■ **Input records**:

- Opening Delimiter -

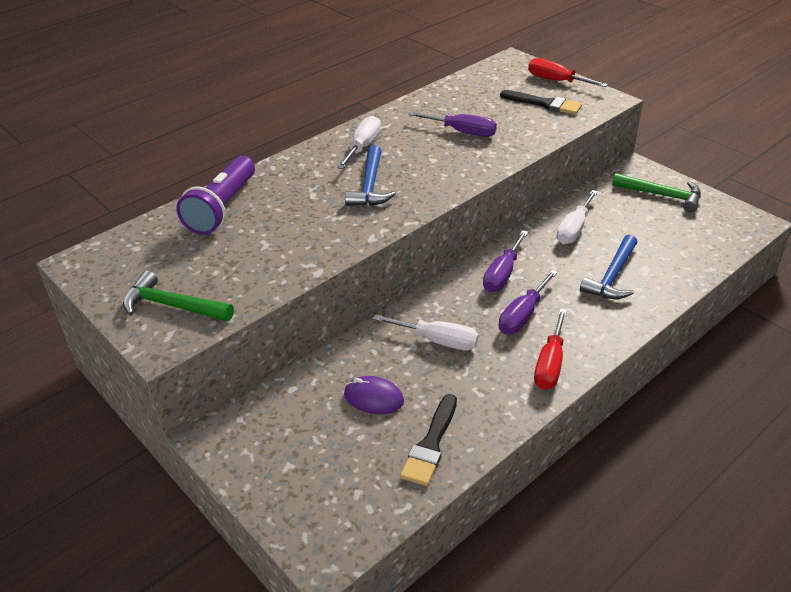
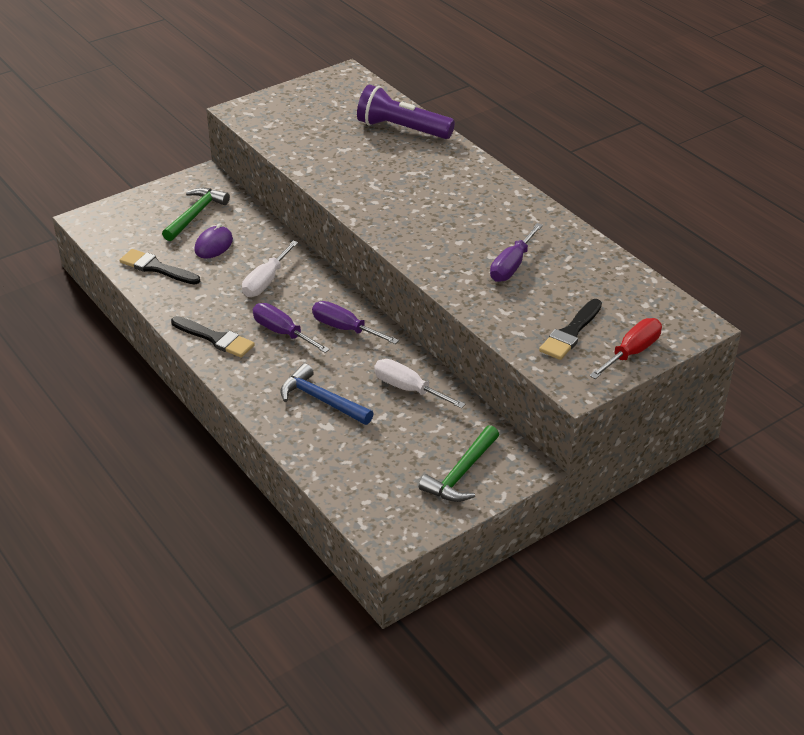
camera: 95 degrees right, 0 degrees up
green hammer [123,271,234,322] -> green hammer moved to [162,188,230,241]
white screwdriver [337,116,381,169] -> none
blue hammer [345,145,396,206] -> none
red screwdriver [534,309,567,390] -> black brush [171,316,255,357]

- Closing Delimiter -
- Opening Delimiter -

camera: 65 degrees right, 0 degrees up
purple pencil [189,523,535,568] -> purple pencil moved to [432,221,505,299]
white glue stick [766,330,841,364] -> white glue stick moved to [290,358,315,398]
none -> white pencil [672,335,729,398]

- Closing Delimiter -
- Opening Delimiter -

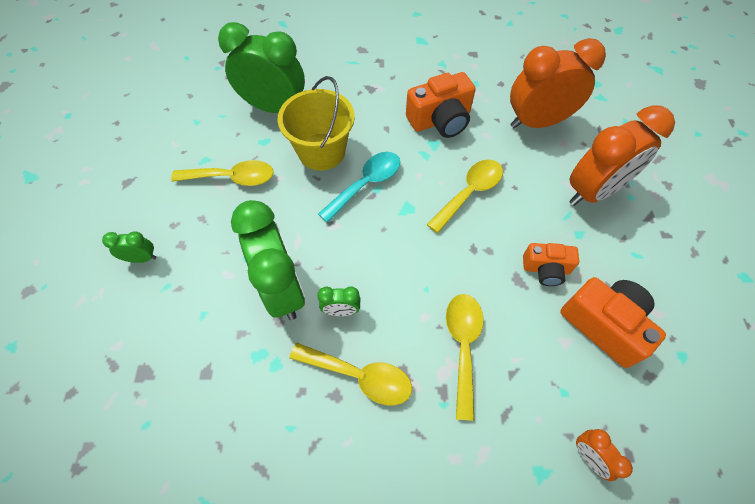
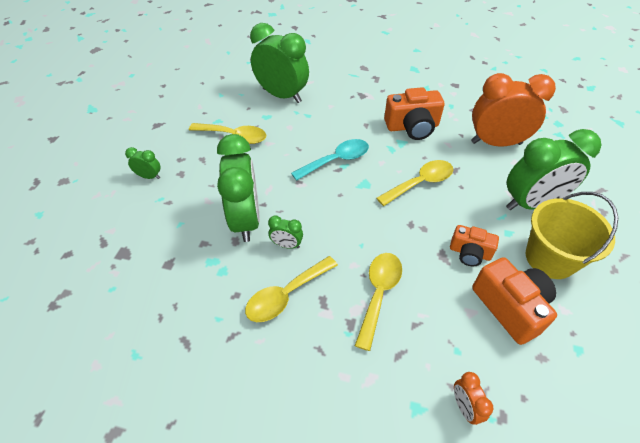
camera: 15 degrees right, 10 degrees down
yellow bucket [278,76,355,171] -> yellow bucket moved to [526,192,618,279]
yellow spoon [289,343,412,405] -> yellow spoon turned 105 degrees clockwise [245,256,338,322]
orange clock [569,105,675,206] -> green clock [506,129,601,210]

- Closing Delimiter -

■ **Exercise**:
Filter the entries down to the lines with the word "hammer" in them.

■ **Written answer**:
green hammer [123,271,234,322] -> green hammer moved to [162,188,230,241]
blue hammer [345,145,396,206] -> none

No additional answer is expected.